Reproduce what is written in the records below exactly, and leave out the images.

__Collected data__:
'''

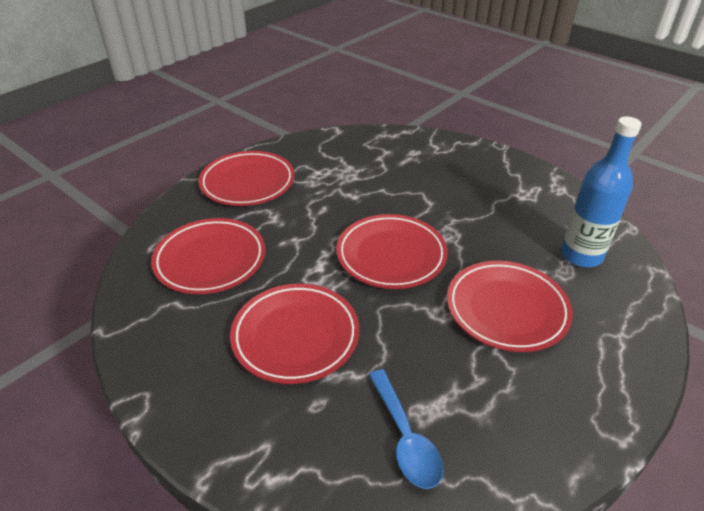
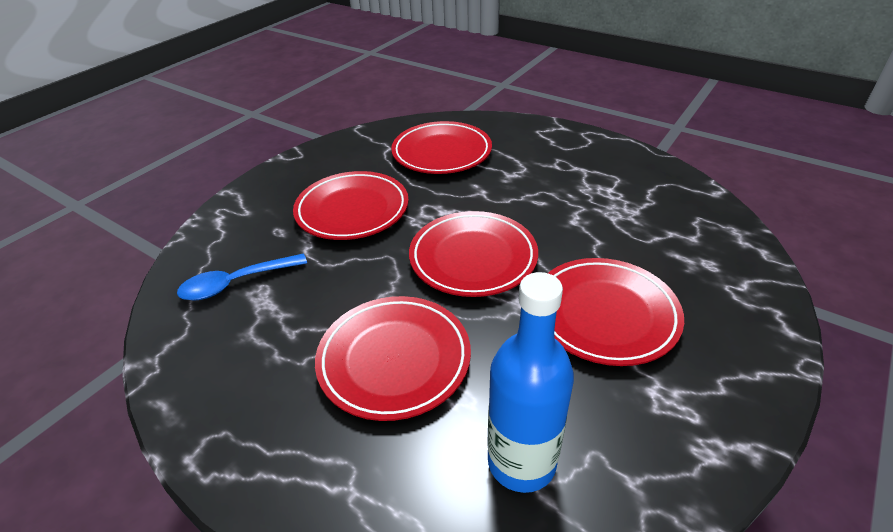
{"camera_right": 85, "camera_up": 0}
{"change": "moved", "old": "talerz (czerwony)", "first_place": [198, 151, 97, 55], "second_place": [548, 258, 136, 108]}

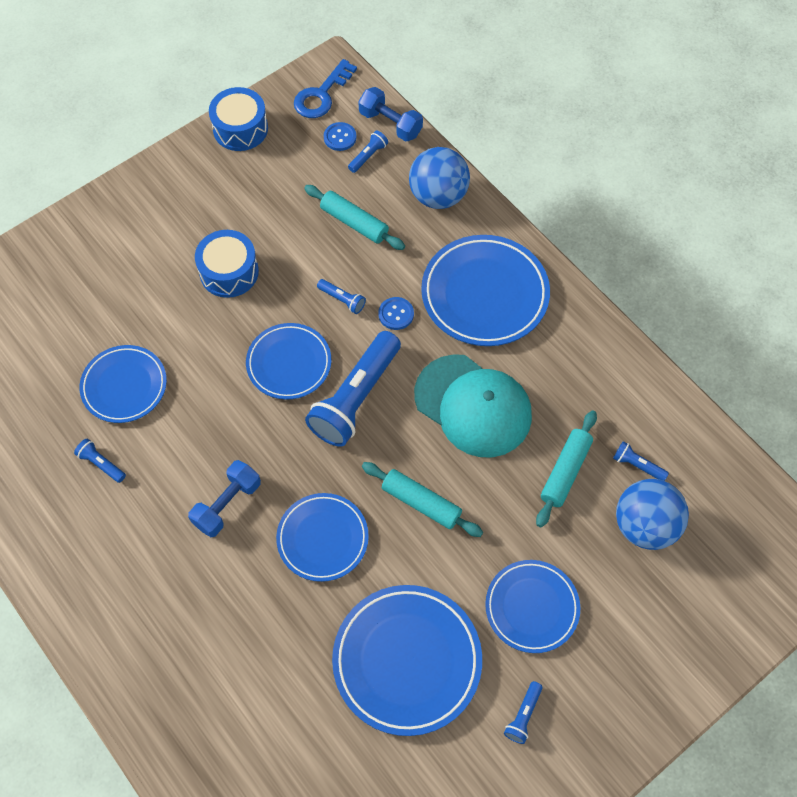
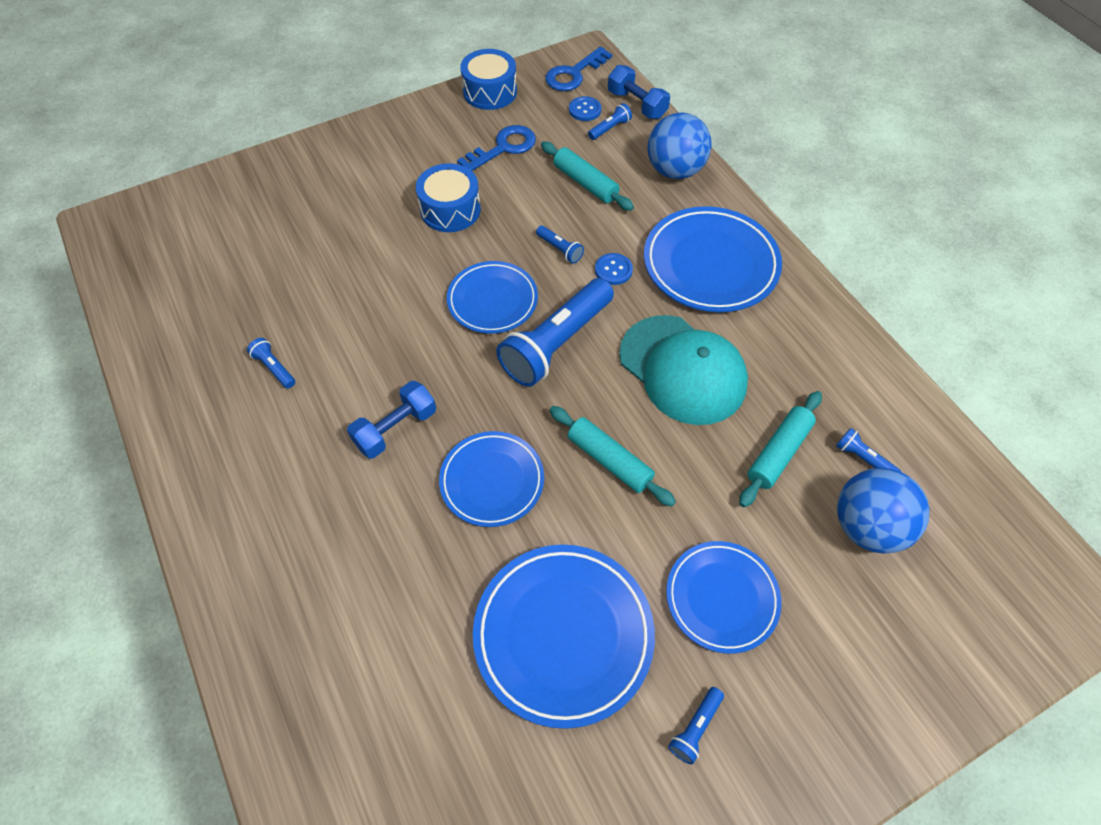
{"camera_right": 10, "camera_up": -5}
{"change": "removed", "old": "talerz (niebieski)", "first_place": [80, 345, 87, 78]}
{"change": "added", "new": "klucz (niebieski)", "second_place": [457, 125, 79, 46]}

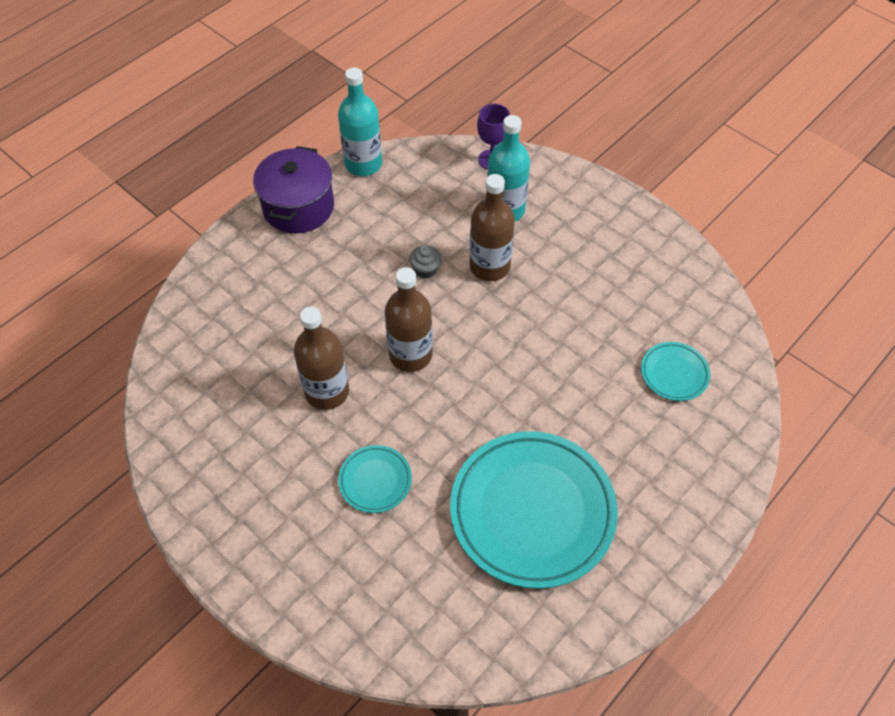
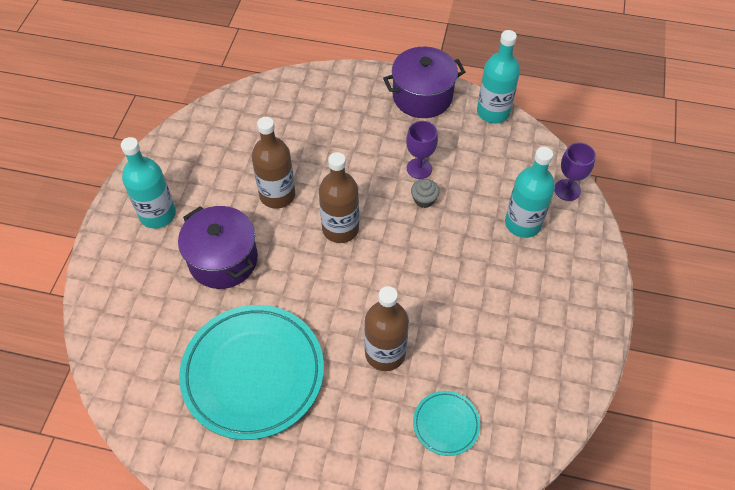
{"camera_right": 60, "camera_up": 0}
{"change": "added", "new": "butelka (turkusowy)", "second_place": [121, 137, 55, 92]}
{"change": "added", "new": "kielich (fioletowy)", "second_place": [406, 121, 32, 58]}
{"change": "moved", "old": "butelka (brązowy)", "first_place": [469, 174, 46, 107], "second_place": [364, 286, 45, 85]}
{"change": "replaced", "old": "talerz (turkusowy)", "new": "garnek (fioletowy)", "first_place": [338, 445, 74, 68], "second_place": [178, 206, 80, 83]}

'''

__Response for this exercise__:
{"camera_right": 85, "camera_up": 0}
{"change": "moved", "old": "talerz (czerwony)", "first_place": [198, 151, 97, 55], "second_place": [548, 258, 136, 108]}

{"camera_right": 10, "camera_up": -5}
{"change": "removed", "old": "talerz (niebieski)", "first_place": [80, 345, 87, 78]}
{"change": "added", "new": "klucz (niebieski)", "second_place": [457, 125, 79, 46]}

{"camera_right": 60, "camera_up": 0}
{"change": "added", "new": "butelka (turkusowy)", "second_place": [121, 137, 55, 92]}
{"change": "added", "new": "kielich (fioletowy)", "second_place": [406, 121, 32, 58]}
{"change": "moved", "old": "butelka (brązowy)", "first_place": [469, 174, 46, 107], "second_place": [364, 286, 45, 85]}
{"change": "replaced", "old": "talerz (turkusowy)", "new": "garnek (fioletowy)", "first_place": [338, 445, 74, 68], "second_place": [178, 206, 80, 83]}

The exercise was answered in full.